- **Itemized modification records**:
↓

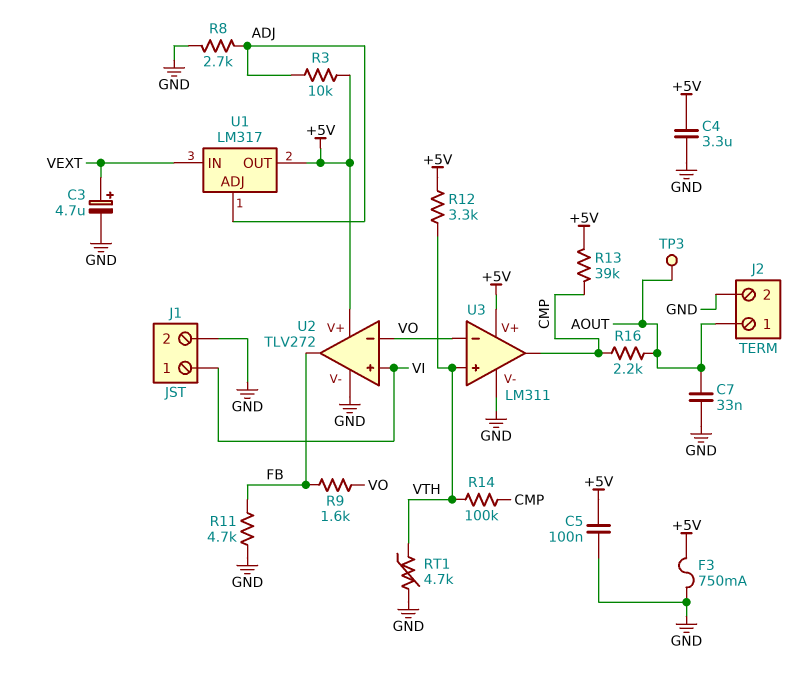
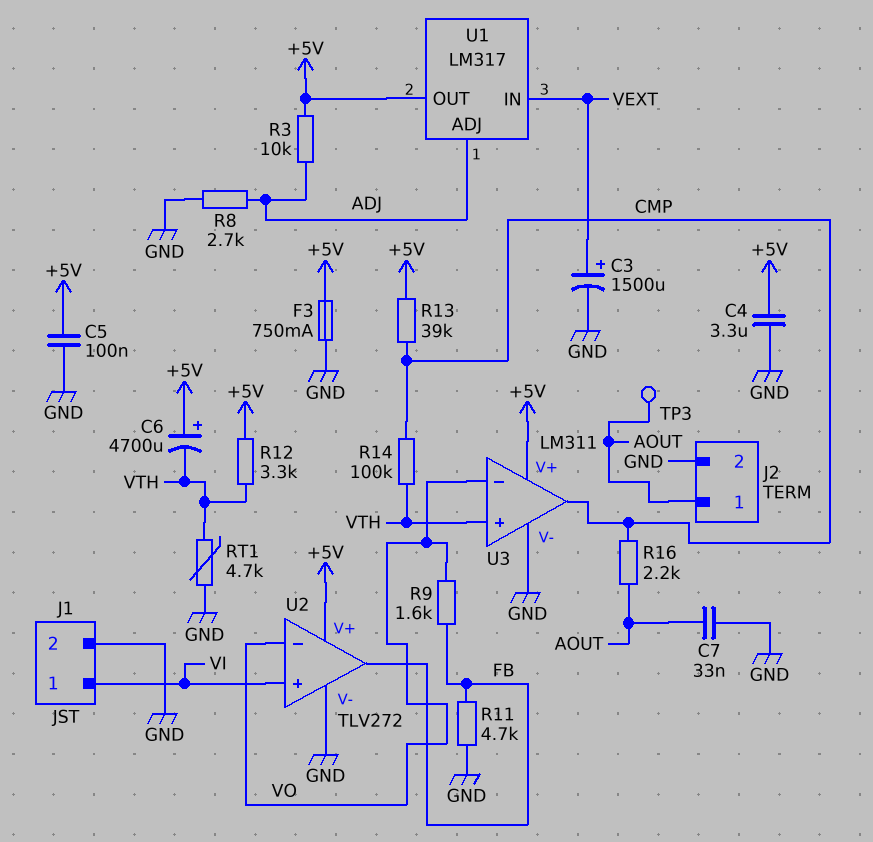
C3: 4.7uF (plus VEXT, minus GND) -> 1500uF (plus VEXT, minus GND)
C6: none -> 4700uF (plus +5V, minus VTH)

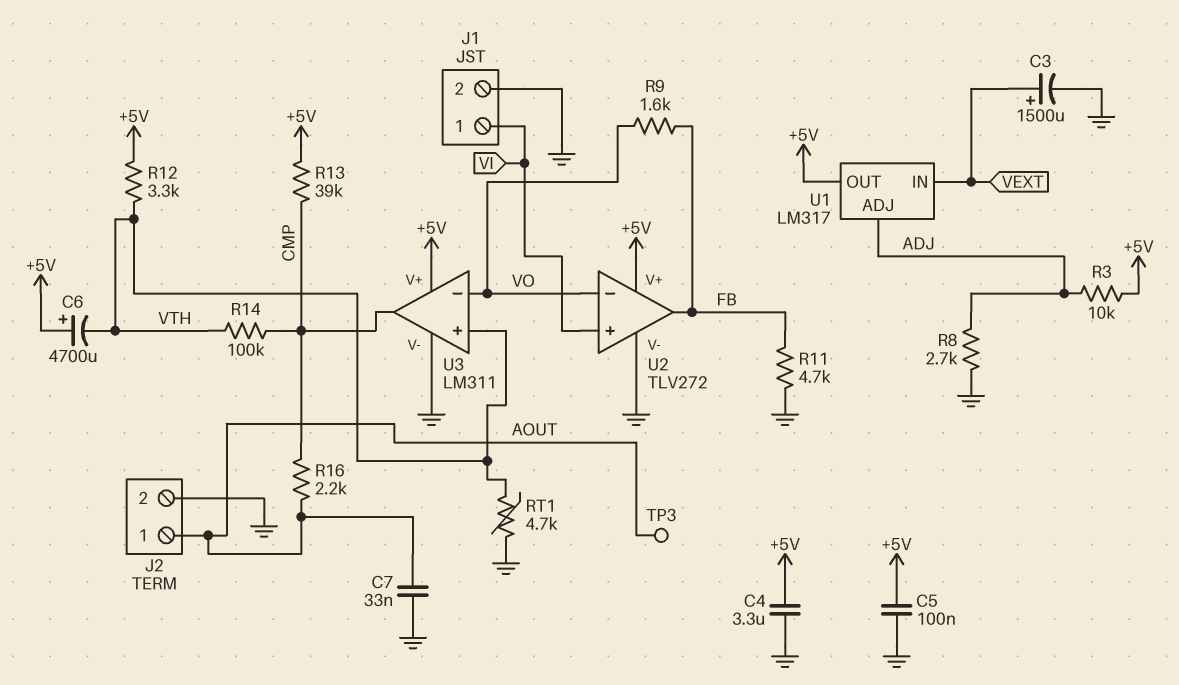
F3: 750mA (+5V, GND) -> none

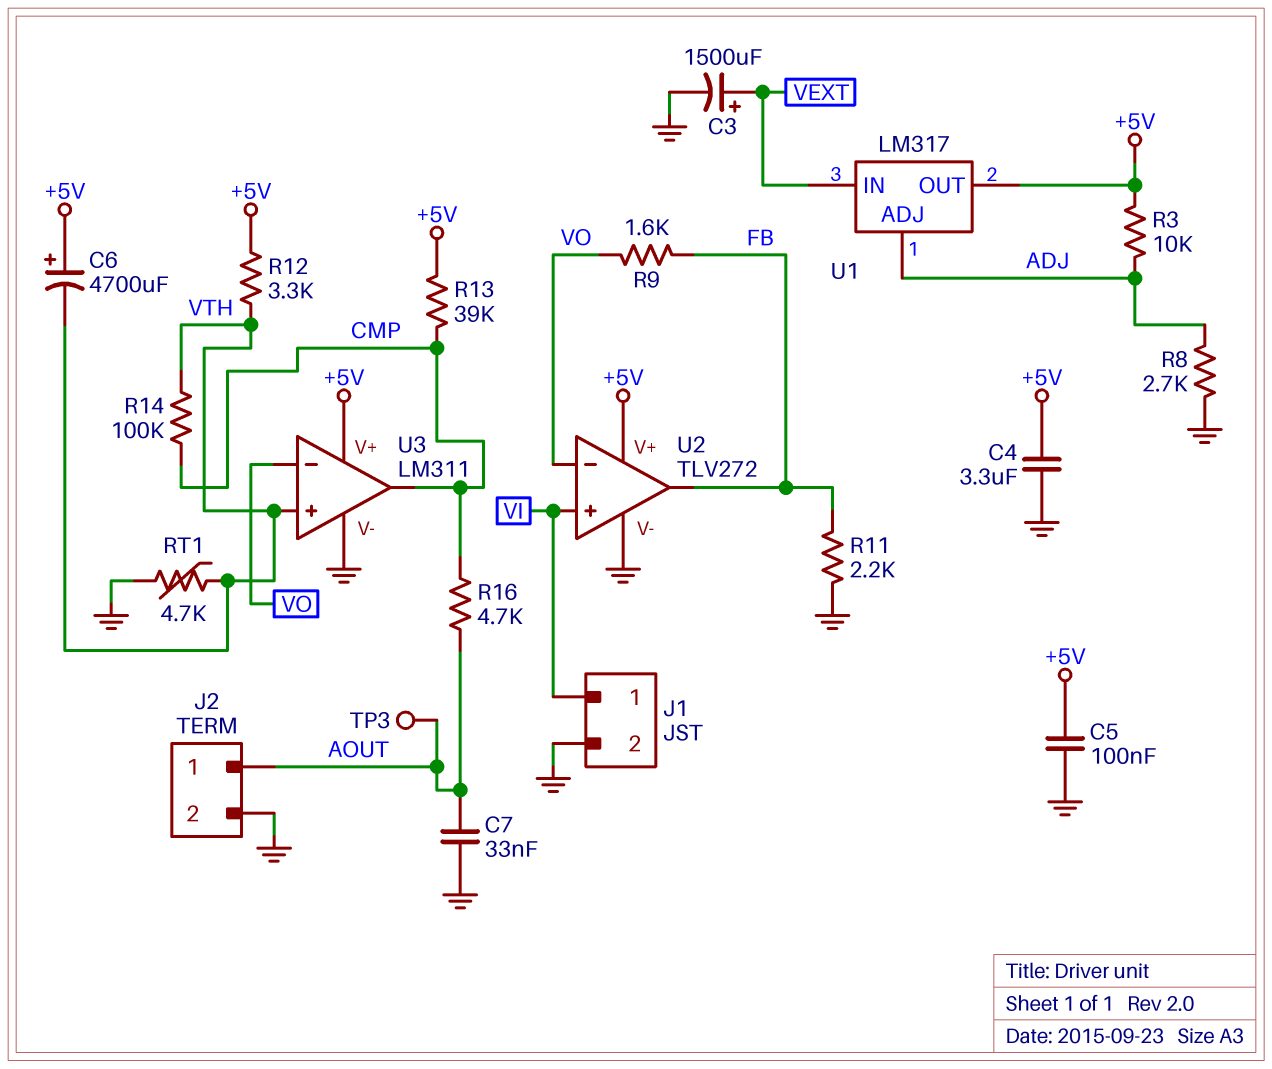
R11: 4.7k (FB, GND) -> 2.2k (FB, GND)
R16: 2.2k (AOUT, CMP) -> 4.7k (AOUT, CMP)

↑
↓

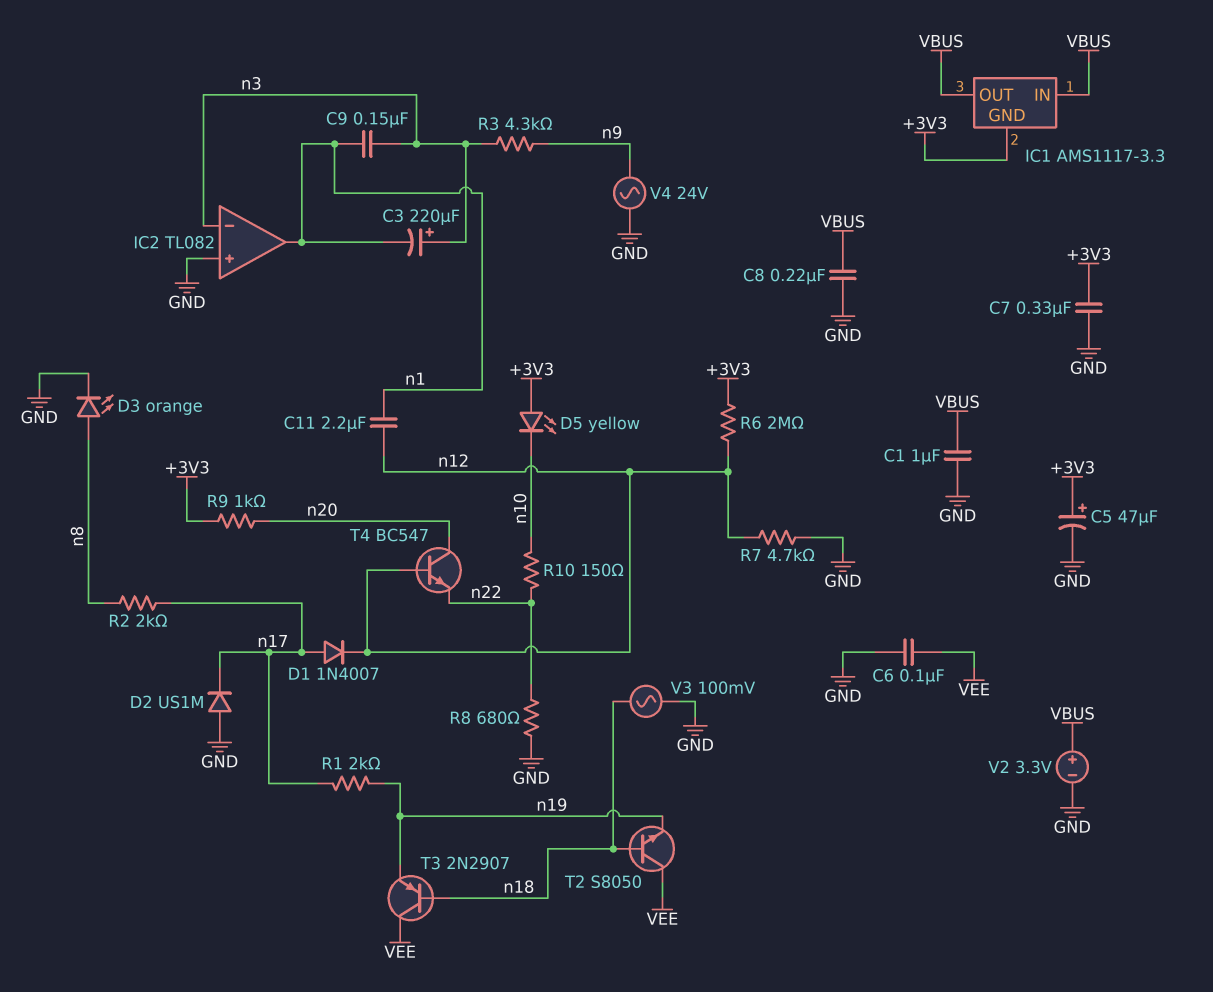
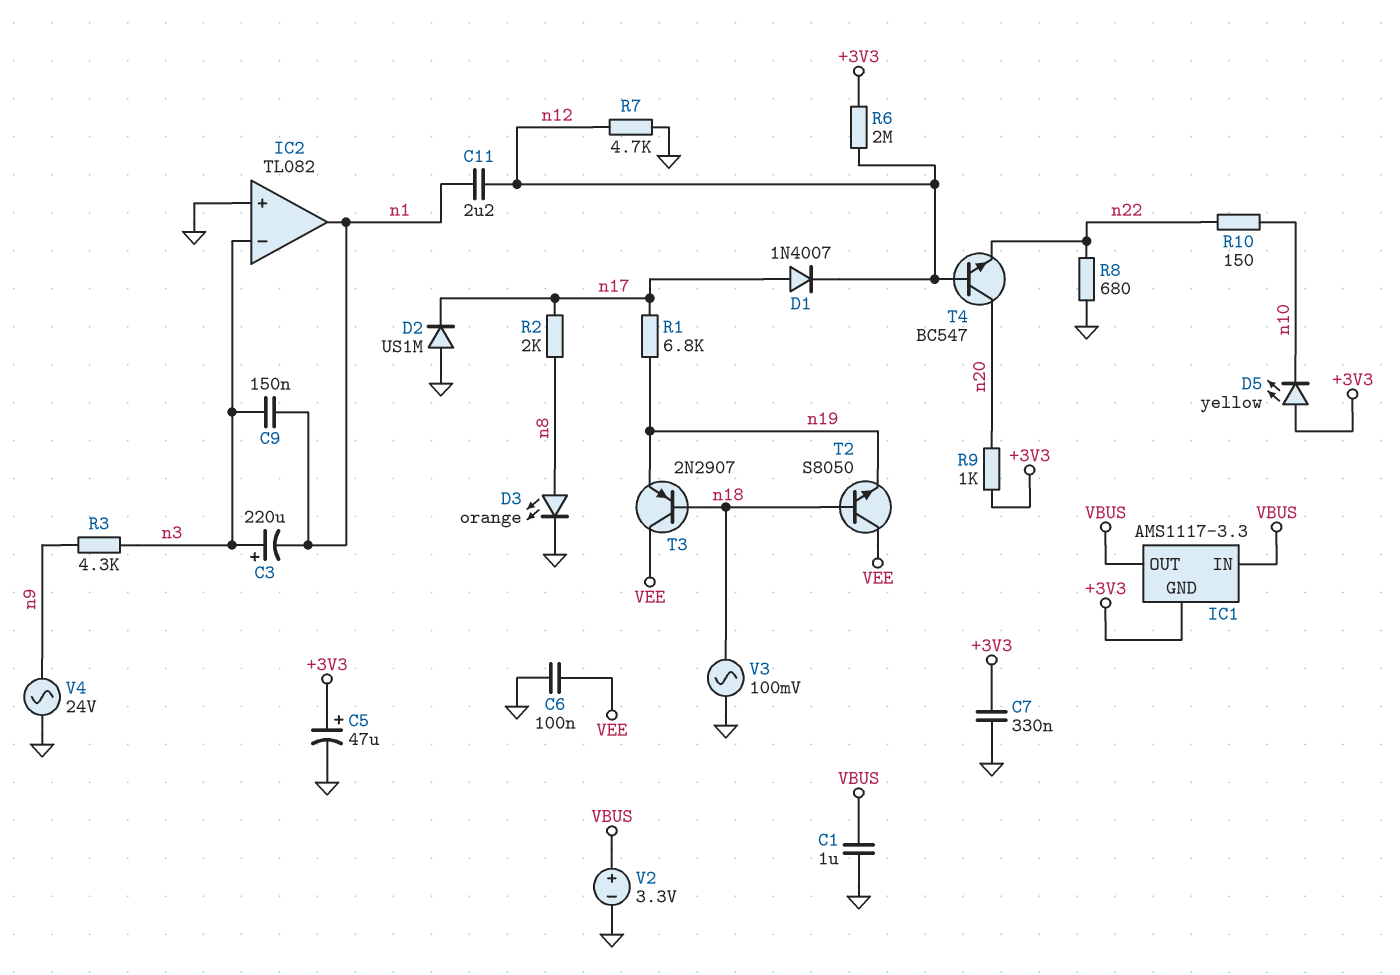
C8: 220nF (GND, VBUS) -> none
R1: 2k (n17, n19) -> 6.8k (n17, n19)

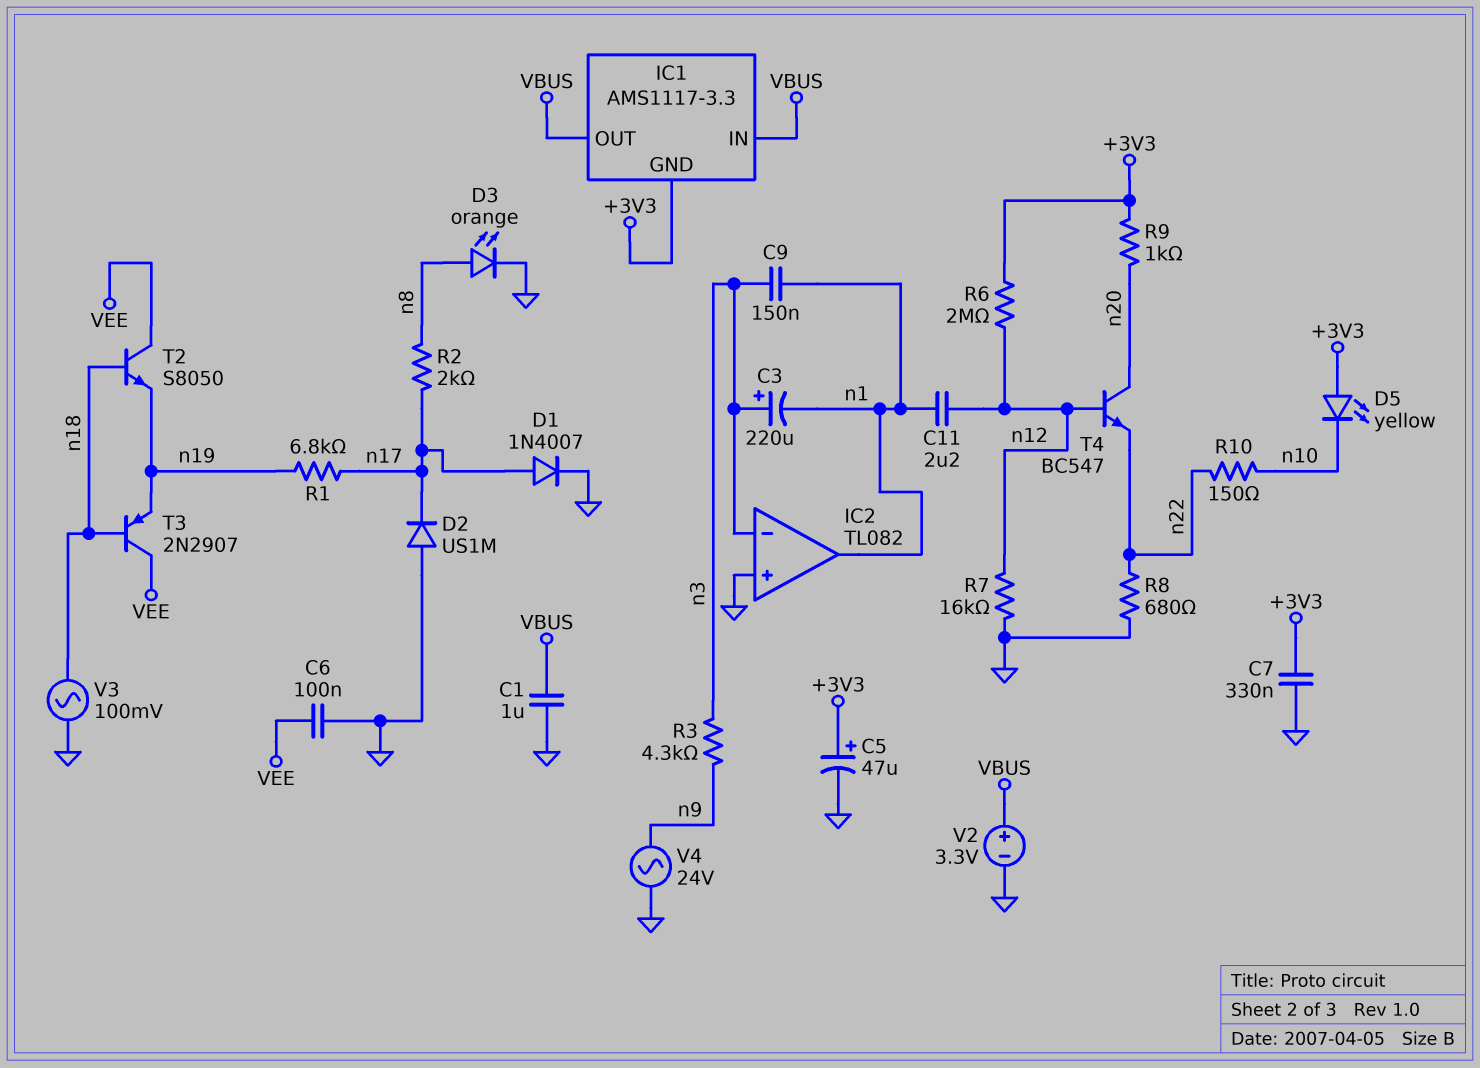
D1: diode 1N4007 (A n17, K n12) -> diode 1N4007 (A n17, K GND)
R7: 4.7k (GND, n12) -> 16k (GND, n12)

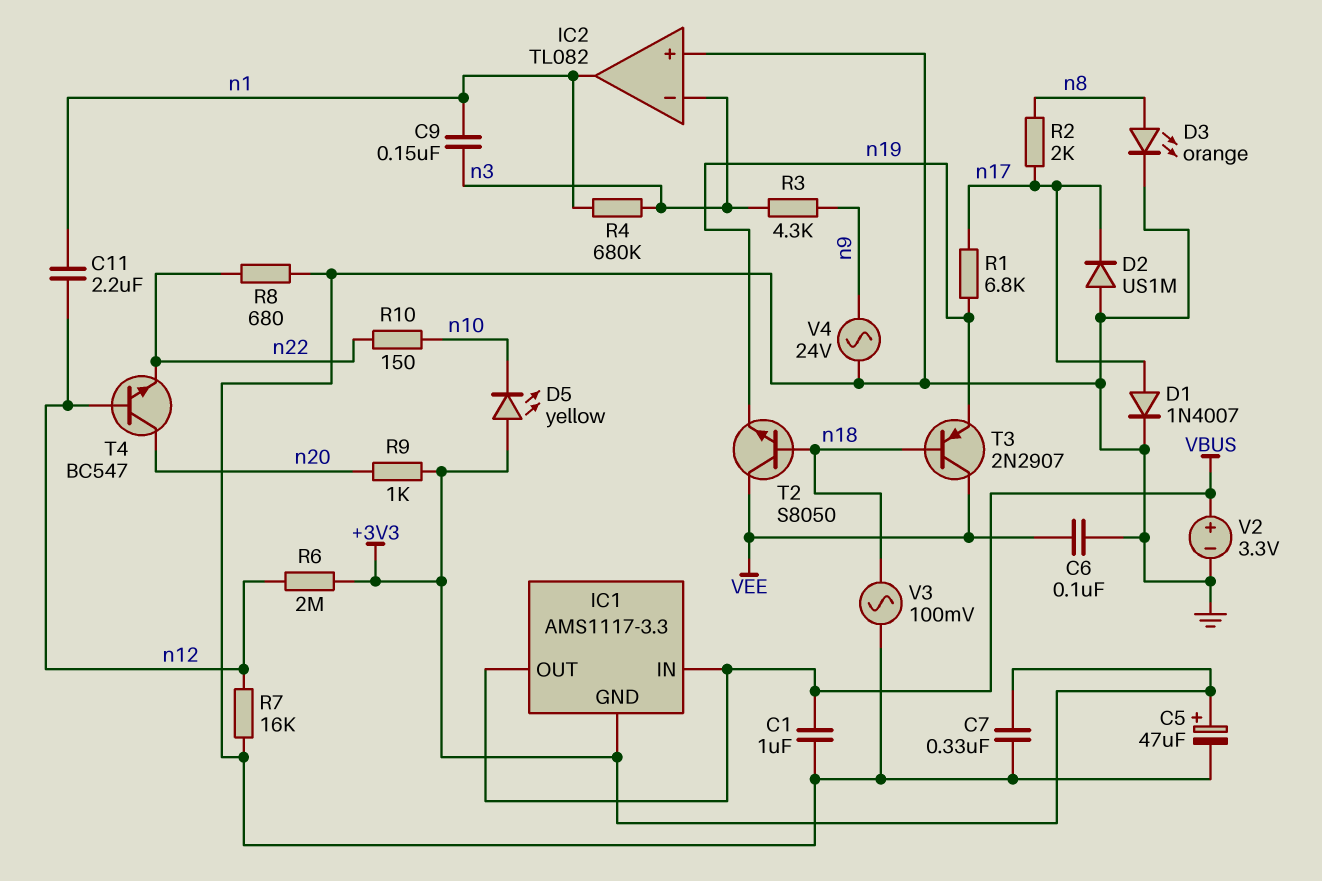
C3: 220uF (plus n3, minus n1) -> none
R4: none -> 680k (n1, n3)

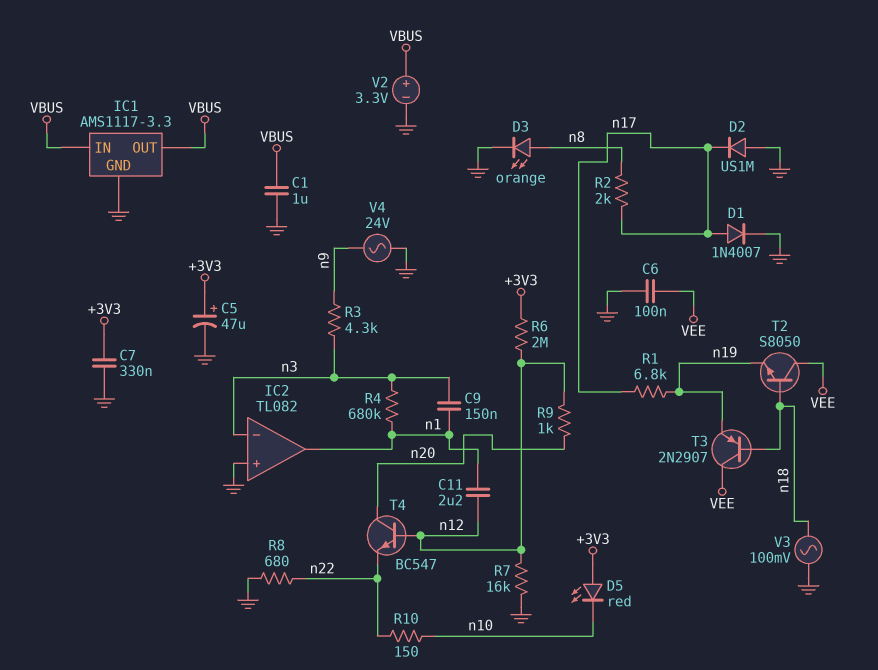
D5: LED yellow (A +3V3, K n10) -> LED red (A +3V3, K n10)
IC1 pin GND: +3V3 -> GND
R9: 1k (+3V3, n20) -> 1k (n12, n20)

↑

- **Problem**: Lines holding the string "minus" must be copied out of the entries above.

- **The completed task**:
C3: 4.7uF (plus VEXT, minus GND) -> 1500uF (plus VEXT, minus GND)
C6: none -> 4700uF (plus +5V, minus VTH)
C3: 220uF (plus n3, minus n1) -> none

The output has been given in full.